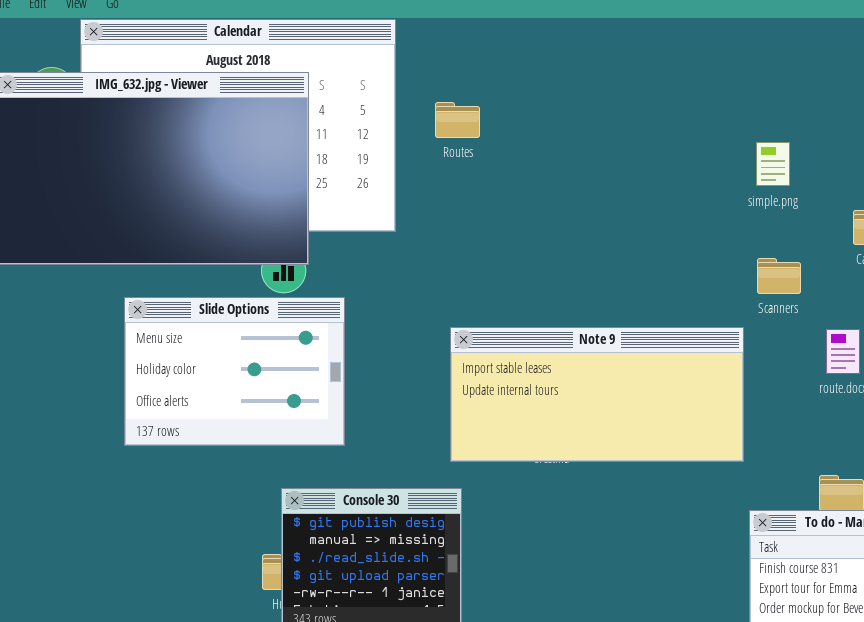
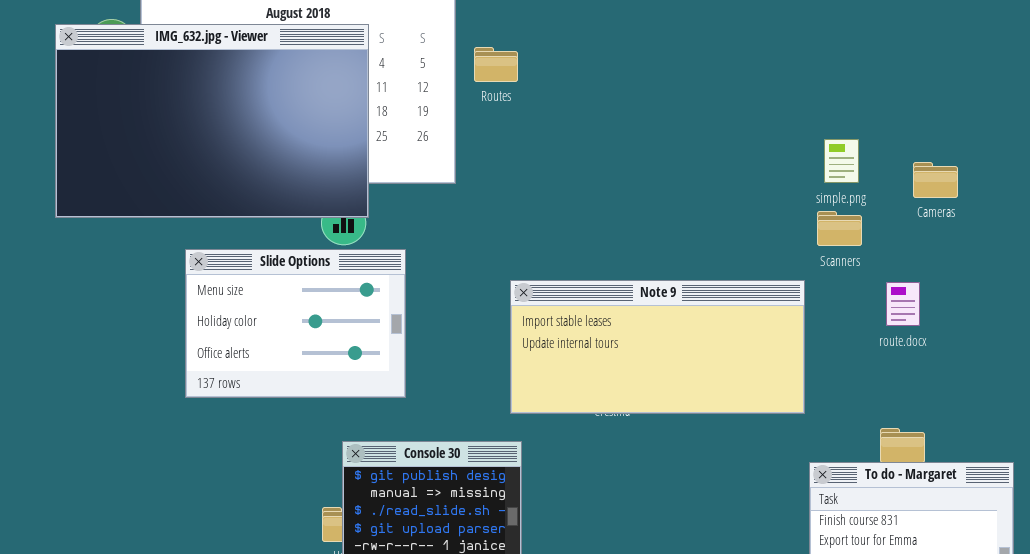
Routes: [435,102,480,138] -> [474,47,518,82], moved
simple.png: [756,142,790,186] -> [824,139,859,183], moved

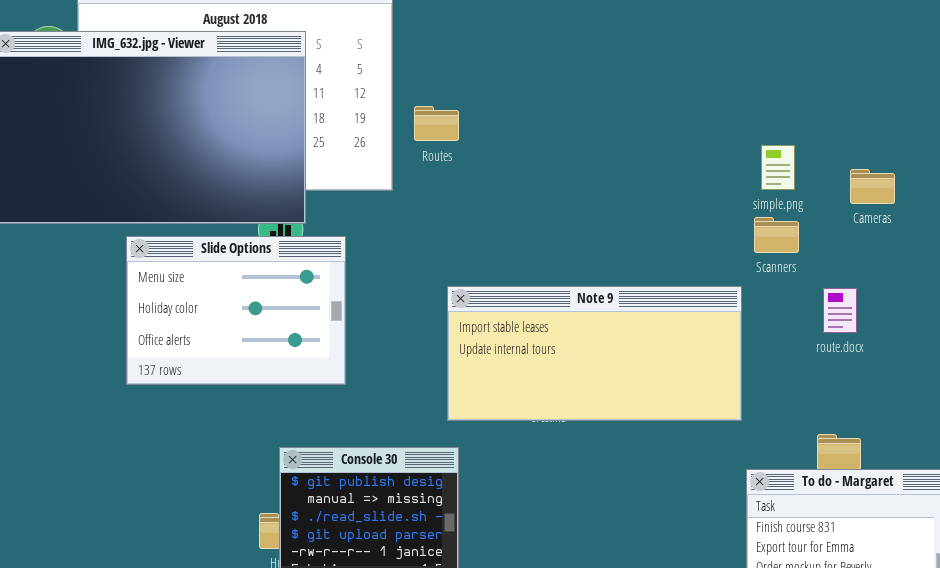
Routes: [474,47,518,82] -> [414,106,459,141], moved
Slide Options: [185,249,406,398] -> [126,236,346,385], moved

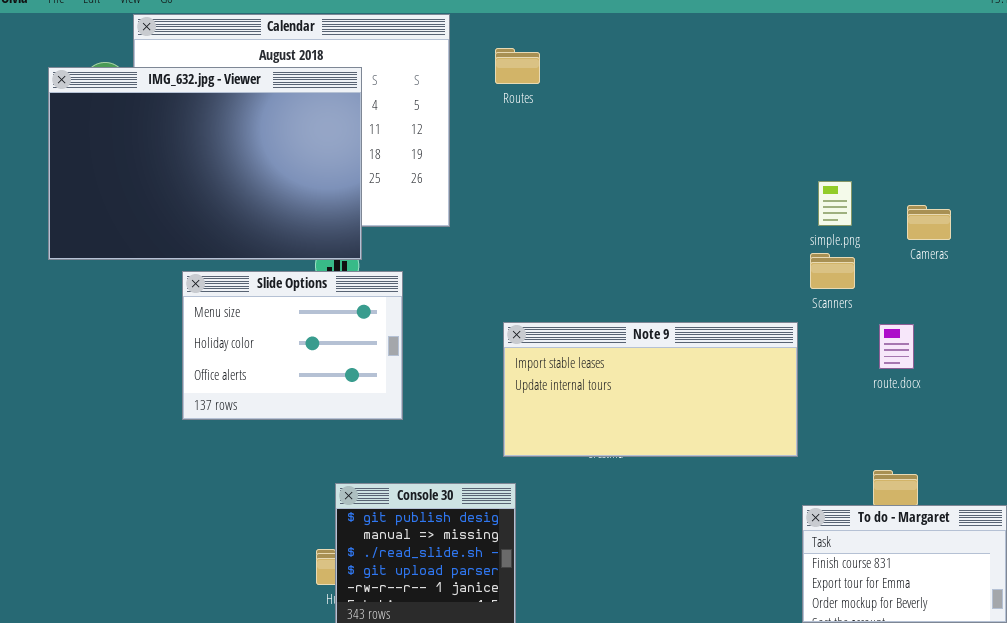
Routes: [414,106,459,141] -> [495,48,540,84], moved

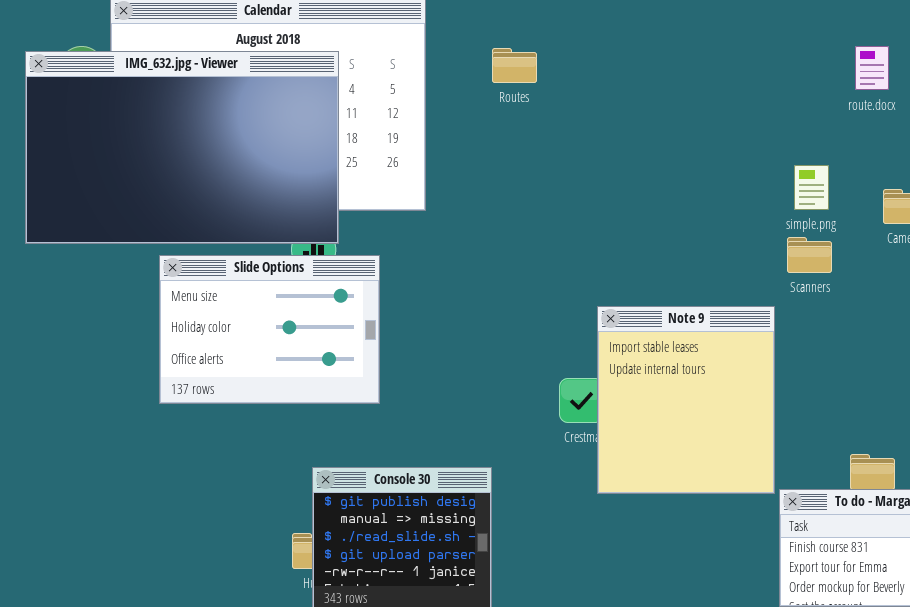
Routes: [495,48,540,84] -> [492,48,537,83], moved
Note 9: [503,322,798,457] -> [597,306,775,494], resized
route.docx: [879,324,914,369] -> [855,46,889,90], moved

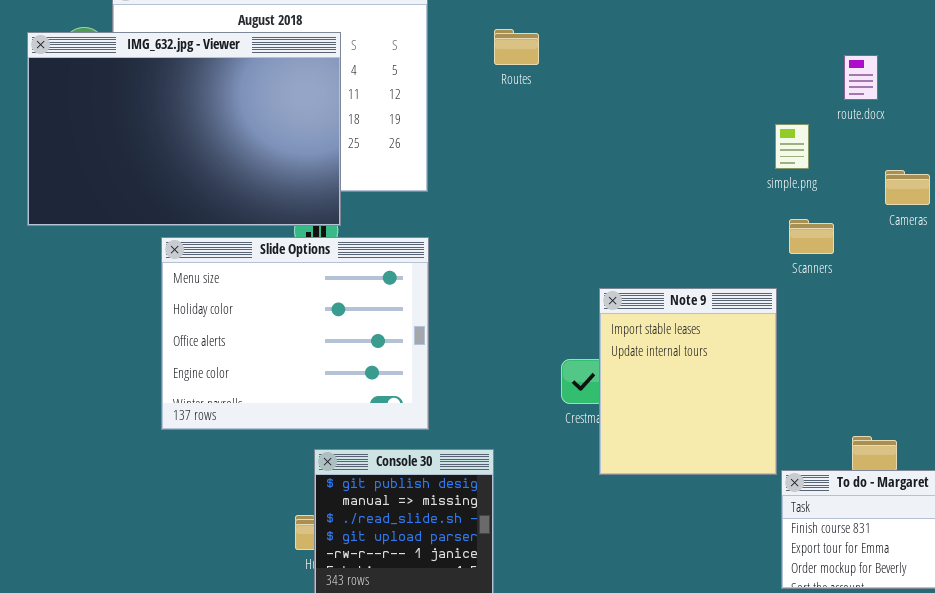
route.docx: [855,46,889,90] -> [844,55,878,100], moved
simple.png: [794,165,829,210] -> [775,124,809,169], moved
Slide Options: [159,255,380,404] -> [161,237,429,430], resized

┄┄┄┄┄┄┄┄┄┄┄┄┄┄┄┄┄┄┄┄

YOUR ASSIGNMENT:
Your task is to repeat the listing exactly while omitting its pictures.

RESPONSE TO THIS TASK:
Routes: [435,102,480,138] -> [474,47,518,82], moved
simple.png: [756,142,790,186] -> [824,139,859,183], moved

Routes: [474,47,518,82] -> [414,106,459,141], moved
Slide Options: [185,249,406,398] -> [126,236,346,385], moved

Routes: [414,106,459,141] -> [495,48,540,84], moved

Routes: [495,48,540,84] -> [492,48,537,83], moved
Note 9: [503,322,798,457] -> [597,306,775,494], resized
route.docx: [879,324,914,369] -> [855,46,889,90], moved

route.docx: [855,46,889,90] -> [844,55,878,100], moved
simple.png: [794,165,829,210] -> [775,124,809,169], moved
Slide Options: [159,255,380,404] -> [161,237,429,430], resized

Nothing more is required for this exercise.